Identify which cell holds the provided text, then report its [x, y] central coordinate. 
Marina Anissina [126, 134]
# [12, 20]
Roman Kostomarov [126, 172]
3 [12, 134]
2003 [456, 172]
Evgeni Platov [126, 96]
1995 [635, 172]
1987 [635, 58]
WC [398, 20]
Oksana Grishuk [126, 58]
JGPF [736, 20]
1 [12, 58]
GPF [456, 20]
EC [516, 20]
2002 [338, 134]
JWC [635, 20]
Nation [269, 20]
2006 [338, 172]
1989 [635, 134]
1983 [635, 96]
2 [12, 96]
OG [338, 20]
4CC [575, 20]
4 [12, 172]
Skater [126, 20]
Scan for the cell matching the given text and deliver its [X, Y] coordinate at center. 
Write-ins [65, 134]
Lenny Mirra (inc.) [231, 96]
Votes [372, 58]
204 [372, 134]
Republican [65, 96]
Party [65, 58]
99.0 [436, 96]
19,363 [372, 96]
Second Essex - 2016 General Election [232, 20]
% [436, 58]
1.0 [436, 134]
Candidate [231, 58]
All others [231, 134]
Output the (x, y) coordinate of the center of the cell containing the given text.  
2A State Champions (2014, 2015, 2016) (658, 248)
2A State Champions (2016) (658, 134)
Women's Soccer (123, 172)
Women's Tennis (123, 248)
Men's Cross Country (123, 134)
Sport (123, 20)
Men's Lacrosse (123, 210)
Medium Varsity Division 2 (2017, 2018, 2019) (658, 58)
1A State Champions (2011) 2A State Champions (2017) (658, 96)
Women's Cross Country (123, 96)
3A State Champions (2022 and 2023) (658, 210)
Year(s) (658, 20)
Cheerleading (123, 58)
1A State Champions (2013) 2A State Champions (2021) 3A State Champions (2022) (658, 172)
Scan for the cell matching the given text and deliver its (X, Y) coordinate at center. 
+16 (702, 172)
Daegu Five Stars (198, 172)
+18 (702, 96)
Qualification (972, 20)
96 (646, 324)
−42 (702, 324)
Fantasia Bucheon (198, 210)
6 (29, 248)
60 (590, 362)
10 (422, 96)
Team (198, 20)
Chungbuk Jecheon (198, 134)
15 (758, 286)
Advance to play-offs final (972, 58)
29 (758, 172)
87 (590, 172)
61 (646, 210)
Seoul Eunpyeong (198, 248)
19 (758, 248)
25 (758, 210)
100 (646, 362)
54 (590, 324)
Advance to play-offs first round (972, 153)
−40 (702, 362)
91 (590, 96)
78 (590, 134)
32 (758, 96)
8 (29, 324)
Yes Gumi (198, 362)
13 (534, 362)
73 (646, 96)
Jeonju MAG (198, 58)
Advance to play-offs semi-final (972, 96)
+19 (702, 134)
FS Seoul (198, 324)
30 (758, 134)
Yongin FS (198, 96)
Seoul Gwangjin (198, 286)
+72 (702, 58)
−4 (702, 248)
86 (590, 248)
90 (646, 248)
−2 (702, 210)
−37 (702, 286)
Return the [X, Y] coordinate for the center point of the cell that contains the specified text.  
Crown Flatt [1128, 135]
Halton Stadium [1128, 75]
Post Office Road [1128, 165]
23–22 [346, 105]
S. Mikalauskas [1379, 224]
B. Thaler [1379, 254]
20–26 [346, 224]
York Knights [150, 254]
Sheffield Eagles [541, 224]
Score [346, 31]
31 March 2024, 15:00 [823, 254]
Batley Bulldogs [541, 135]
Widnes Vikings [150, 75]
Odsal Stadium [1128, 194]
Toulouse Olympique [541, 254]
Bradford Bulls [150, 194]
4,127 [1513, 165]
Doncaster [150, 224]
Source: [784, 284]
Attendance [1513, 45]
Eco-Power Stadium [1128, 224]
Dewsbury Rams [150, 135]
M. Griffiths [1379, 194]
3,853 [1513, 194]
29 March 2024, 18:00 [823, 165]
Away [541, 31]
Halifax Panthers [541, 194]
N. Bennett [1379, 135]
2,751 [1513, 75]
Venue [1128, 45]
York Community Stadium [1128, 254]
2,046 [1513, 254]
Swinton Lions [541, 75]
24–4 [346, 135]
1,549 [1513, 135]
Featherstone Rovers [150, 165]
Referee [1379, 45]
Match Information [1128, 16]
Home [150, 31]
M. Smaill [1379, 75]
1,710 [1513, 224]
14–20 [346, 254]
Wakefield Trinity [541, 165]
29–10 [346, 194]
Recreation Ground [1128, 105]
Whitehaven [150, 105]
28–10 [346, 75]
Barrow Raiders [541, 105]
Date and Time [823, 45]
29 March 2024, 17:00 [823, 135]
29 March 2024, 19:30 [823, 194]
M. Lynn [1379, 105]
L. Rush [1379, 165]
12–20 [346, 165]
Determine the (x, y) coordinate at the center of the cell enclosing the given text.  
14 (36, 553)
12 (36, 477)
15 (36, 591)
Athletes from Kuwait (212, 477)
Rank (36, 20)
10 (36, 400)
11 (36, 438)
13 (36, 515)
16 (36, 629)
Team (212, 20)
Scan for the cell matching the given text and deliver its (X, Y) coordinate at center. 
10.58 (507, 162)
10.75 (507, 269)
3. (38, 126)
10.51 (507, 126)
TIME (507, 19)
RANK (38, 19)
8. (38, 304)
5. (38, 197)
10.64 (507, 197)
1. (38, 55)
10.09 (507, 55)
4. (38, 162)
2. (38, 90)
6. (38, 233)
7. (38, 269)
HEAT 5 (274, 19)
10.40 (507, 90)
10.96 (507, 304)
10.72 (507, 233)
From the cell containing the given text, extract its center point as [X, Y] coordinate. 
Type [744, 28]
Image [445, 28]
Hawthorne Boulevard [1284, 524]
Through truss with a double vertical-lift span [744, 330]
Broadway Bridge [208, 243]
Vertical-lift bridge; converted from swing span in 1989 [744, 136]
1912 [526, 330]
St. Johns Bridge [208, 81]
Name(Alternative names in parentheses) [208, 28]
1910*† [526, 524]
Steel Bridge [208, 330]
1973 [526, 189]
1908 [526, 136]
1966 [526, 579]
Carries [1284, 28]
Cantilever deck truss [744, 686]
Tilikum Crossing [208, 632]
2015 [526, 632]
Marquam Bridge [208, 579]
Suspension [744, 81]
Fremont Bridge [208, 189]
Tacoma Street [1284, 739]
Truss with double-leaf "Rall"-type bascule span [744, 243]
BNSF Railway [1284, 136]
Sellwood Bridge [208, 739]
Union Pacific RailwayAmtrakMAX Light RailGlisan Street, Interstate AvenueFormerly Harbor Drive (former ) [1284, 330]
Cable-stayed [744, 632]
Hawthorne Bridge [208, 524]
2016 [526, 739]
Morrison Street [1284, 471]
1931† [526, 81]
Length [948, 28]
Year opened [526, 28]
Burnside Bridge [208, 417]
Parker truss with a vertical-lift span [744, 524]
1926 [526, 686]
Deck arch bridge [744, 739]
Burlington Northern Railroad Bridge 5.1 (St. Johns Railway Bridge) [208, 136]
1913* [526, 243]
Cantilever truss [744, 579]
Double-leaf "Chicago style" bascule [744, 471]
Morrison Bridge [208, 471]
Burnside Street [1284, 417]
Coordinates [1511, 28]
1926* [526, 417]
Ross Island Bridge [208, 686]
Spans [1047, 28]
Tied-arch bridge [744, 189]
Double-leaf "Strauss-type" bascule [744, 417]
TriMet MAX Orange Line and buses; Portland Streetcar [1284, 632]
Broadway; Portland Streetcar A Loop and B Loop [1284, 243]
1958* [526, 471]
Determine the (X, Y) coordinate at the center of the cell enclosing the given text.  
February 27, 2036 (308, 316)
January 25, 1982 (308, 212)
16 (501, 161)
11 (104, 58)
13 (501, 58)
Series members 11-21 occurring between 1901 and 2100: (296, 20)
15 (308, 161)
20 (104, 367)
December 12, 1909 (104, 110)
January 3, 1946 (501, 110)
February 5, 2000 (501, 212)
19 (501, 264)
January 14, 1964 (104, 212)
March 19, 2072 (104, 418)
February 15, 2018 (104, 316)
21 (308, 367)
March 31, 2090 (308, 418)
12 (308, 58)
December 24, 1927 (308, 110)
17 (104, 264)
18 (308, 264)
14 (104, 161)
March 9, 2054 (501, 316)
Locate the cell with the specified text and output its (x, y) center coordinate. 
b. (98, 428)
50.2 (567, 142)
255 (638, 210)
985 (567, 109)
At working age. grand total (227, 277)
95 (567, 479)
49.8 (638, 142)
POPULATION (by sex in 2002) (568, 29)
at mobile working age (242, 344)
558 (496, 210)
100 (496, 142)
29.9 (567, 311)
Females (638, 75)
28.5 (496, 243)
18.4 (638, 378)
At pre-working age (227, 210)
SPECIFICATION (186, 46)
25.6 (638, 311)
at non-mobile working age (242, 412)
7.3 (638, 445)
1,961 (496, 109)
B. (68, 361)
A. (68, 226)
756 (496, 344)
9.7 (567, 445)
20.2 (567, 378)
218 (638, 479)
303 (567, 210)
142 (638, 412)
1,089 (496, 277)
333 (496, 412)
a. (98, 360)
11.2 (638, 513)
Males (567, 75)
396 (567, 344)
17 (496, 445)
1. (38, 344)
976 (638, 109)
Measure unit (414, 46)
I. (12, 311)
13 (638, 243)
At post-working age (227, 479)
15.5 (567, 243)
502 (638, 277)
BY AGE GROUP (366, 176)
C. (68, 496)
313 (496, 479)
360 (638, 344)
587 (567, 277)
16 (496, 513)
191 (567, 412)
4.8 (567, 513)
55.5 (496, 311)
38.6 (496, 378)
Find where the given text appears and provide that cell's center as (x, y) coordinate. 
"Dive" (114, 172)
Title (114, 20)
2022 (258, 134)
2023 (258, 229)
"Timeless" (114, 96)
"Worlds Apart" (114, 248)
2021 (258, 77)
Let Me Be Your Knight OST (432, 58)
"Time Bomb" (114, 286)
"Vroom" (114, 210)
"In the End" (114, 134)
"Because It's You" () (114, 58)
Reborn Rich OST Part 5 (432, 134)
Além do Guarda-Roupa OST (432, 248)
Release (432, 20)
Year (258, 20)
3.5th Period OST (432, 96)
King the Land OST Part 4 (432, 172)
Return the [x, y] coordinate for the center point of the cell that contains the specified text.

########

Aim of the task: Please copy the lines above word for word, starting with the first line and going on through the line with "JGPF [736, 20]", including both.

The response:
Identify which cell holds the provided text, then report its [x, y] central coordinate. 
Marina Anissina [126, 134]
# [12, 20]
Roman Kostomarov [126, 172]
3 [12, 134]
2003 [456, 172]
Evgeni Platov [126, 96]
1995 [635, 172]
1987 [635, 58]
WC [398, 20]
Oksana Grishuk [126, 58]
JGPF [736, 20]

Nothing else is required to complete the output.